**Material provided**
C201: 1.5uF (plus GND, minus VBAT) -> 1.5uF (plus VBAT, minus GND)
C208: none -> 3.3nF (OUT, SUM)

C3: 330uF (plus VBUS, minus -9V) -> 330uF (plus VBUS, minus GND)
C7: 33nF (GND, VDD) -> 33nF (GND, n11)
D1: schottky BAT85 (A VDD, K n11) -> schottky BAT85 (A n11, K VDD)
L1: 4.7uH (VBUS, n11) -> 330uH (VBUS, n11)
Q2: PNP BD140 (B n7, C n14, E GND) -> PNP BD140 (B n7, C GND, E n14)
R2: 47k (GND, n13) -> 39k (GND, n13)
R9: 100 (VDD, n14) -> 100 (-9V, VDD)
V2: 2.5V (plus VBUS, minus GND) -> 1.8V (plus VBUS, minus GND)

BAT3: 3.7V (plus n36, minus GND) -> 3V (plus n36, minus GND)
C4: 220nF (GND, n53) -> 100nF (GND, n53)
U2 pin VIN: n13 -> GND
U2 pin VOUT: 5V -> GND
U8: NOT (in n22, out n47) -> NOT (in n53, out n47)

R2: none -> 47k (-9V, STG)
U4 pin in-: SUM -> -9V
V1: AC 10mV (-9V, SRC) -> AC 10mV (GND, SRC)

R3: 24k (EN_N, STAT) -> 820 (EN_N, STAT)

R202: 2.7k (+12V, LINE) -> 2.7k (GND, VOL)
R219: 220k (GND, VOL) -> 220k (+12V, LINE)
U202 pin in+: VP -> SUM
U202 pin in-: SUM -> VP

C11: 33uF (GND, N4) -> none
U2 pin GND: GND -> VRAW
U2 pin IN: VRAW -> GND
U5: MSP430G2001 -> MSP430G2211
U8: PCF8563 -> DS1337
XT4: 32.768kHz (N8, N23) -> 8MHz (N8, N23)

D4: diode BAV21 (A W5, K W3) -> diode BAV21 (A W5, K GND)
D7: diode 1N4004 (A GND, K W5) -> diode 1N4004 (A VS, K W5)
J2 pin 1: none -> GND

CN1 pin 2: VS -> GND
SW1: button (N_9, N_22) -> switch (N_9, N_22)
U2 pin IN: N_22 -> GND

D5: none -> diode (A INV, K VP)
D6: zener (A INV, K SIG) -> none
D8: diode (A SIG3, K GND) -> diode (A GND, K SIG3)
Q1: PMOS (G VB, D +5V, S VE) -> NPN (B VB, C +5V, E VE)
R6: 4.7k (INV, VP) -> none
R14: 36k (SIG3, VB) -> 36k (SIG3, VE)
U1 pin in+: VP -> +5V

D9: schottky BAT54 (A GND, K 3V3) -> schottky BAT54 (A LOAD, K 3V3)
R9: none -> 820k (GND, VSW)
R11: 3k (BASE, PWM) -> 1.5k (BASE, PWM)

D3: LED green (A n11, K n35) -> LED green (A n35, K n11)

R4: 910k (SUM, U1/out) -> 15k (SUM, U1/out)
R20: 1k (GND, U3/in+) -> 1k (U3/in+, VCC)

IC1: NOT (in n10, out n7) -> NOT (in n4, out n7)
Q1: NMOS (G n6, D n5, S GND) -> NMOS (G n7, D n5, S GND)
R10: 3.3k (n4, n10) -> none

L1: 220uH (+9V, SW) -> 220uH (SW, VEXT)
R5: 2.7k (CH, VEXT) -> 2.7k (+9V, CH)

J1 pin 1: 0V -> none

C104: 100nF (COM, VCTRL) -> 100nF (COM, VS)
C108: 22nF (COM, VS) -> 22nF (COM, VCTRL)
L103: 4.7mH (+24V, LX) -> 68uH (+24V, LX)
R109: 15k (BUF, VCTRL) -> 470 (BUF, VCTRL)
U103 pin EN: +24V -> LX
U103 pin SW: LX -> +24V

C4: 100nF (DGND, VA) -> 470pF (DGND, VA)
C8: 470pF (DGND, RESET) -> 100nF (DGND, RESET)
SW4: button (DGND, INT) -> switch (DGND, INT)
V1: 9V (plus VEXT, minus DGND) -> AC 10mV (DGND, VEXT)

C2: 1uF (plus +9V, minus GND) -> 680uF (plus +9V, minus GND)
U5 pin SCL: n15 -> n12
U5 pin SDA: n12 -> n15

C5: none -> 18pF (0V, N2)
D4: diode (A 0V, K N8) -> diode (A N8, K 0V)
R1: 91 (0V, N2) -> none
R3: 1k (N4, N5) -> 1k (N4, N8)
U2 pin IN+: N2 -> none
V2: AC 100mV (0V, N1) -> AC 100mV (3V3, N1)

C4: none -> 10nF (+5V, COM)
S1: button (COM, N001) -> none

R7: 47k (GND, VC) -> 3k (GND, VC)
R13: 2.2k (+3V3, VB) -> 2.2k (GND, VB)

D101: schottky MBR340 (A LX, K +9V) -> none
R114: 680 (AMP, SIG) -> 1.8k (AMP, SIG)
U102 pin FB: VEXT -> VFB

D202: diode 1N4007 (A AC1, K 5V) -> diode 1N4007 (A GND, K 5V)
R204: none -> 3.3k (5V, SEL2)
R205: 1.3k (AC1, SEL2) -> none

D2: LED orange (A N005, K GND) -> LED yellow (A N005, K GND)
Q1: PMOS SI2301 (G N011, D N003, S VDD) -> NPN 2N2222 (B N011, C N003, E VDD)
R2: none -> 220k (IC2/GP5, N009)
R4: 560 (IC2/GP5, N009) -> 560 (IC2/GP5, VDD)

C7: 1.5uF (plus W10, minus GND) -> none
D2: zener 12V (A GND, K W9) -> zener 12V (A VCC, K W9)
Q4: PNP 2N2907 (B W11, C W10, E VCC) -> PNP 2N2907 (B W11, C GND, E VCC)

**What is being asked**
Copy out each line in the preceding records that contains "diode".

**Solution**
D4: diode BAV21 (A W5, K W3) -> diode BAV21 (A W5, K GND)
D7: diode 1N4004 (A GND, K W5) -> diode 1N4004 (A VS, K W5)
D5: none -> diode (A INV, K VP)
D8: diode (A SIG3, K GND) -> diode (A GND, K SIG3)
D4: diode (A 0V, K N8) -> diode (A N8, K 0V)
D202: diode 1N4007 (A AC1, K 5V) -> diode 1N4007 (A GND, K 5V)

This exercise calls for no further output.